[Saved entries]
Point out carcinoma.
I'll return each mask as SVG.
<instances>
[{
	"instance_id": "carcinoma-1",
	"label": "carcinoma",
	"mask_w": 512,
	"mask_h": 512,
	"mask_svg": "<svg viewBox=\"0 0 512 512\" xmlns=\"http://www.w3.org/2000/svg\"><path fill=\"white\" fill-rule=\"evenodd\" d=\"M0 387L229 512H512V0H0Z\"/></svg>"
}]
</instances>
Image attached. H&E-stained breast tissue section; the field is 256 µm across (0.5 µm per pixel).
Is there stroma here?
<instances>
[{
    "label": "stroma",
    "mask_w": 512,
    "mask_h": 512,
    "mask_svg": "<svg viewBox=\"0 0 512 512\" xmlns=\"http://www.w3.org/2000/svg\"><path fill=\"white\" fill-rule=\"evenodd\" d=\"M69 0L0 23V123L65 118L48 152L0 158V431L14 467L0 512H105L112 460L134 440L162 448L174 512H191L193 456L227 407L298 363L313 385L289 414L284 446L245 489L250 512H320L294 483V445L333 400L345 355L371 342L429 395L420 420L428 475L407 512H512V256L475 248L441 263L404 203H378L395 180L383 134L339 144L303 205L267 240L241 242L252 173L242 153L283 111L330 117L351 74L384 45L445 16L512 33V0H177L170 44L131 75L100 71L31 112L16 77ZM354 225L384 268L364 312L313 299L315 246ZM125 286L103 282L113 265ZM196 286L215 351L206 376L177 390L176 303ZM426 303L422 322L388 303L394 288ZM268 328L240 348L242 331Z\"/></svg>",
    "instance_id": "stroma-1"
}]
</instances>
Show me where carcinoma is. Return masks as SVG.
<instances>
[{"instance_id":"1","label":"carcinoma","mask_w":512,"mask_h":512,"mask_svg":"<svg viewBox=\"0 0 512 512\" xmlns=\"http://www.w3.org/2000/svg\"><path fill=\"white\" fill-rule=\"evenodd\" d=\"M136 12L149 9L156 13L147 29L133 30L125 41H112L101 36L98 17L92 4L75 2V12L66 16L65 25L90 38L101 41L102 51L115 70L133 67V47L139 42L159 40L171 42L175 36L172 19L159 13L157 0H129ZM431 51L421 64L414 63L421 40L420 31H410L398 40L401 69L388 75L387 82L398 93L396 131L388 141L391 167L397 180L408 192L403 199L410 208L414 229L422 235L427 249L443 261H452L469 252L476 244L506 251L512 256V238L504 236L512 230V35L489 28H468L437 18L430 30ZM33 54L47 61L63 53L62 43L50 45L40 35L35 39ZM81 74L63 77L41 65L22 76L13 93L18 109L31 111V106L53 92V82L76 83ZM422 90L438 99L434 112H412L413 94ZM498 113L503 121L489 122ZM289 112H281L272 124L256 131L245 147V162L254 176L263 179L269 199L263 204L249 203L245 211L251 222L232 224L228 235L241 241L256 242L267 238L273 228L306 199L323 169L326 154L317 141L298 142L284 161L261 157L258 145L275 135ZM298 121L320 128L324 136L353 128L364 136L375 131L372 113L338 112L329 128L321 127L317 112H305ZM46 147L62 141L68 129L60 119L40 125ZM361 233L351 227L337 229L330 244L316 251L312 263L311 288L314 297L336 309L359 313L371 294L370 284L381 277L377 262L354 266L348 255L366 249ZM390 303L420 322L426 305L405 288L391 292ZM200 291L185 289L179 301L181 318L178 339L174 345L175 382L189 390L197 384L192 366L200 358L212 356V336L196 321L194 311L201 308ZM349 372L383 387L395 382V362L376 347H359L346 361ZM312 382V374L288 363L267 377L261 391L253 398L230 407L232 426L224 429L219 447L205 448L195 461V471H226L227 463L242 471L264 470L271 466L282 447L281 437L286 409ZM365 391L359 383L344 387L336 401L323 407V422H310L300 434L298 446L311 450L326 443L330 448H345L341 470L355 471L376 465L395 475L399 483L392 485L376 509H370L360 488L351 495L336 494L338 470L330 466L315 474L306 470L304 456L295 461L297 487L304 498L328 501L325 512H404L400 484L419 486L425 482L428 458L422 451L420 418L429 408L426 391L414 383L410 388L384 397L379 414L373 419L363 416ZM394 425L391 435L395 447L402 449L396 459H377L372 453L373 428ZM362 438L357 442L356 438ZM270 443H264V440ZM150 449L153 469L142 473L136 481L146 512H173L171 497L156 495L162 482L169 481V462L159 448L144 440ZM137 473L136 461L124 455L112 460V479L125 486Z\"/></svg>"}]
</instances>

> What the exercise asks
Exactly as they appear, please write out the lines from the opening of the listing above down to the line containing "Image attached. H&E-stained", with both end lines included.

> Solution to this task
Point out carcinoma.
I'll return each mask as SVG.
<instances>
[{
	"instance_id": "carcinoma-1",
	"label": "carcinoma",
	"mask_w": 512,
	"mask_h": 512,
	"mask_svg": "<svg viewBox=\"0 0 512 512\" xmlns=\"http://www.w3.org/2000/svg\"><path fill=\"white\" fill-rule=\"evenodd\" d=\"M0 387L229 512H512V0H0Z\"/></svg>"
}]
</instances>
Image attached. H&E-stained breast tissue section; the field is 256 µm across (0.5 µm per pixel).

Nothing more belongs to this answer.